Type out the complete listing below word for word, without its pictures.
++++ INFORMATION SHOWN
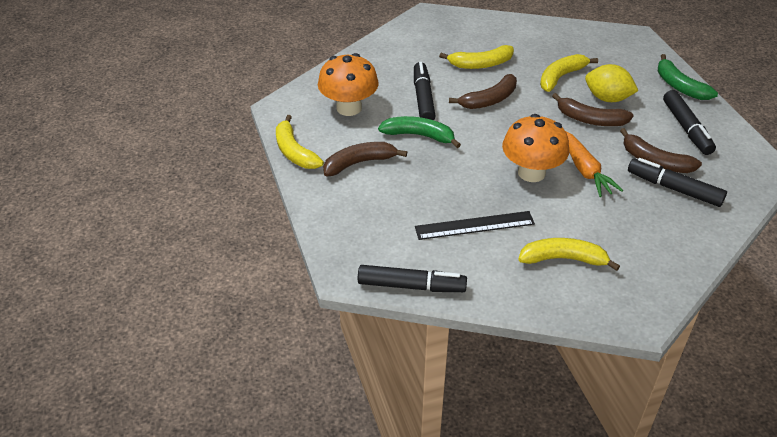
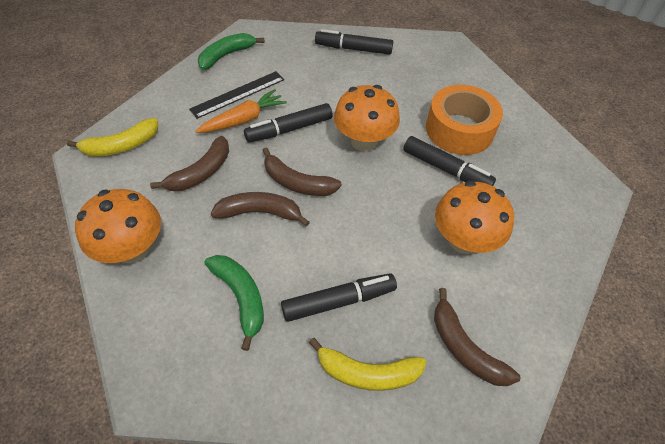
orange mushroom: 2 -> 3
orange tape: 0 -> 1
yellow banana: 4 -> 2
yellow lemon: 1 -> 0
++++++++
▶ RESULT:
orange mushroom: 2 -> 3
orange tape: 0 -> 1
yellow banana: 4 -> 2
yellow lemon: 1 -> 0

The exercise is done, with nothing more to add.